-- Given records follows --

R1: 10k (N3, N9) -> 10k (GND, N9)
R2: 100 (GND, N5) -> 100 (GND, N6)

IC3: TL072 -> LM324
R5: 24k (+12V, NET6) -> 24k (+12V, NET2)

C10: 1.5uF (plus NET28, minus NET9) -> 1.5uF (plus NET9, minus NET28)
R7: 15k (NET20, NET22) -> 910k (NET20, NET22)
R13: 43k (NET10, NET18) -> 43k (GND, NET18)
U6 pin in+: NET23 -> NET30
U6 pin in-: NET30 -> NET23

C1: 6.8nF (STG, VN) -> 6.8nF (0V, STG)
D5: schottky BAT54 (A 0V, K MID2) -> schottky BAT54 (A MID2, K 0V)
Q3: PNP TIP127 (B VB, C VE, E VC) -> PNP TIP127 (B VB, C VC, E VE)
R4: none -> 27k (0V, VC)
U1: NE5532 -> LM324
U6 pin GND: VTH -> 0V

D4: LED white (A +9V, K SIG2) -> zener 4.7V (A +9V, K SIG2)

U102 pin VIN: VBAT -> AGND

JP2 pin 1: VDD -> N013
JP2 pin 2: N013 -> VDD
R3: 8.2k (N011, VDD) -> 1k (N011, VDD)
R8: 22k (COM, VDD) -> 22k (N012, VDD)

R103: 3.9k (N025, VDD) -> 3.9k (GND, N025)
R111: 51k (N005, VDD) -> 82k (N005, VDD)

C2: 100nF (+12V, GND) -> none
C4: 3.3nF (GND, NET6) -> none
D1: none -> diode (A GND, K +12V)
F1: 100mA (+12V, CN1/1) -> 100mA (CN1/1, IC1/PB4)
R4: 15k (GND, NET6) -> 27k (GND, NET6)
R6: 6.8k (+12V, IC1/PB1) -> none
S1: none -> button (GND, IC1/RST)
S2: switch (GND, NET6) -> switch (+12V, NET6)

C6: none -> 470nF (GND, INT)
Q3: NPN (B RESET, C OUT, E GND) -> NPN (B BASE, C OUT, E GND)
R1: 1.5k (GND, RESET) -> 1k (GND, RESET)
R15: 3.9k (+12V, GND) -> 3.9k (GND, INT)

-- Given records concluded --

** Requirement **
Find all lines holding the word "RESET" in the records above and copy them.

** Response for this exercise **
Q3: NPN (B RESET, C OUT, E GND) -> NPN (B BASE, C OUT, E GND)
R1: 1.5k (GND, RESET) -> 1k (GND, RESET)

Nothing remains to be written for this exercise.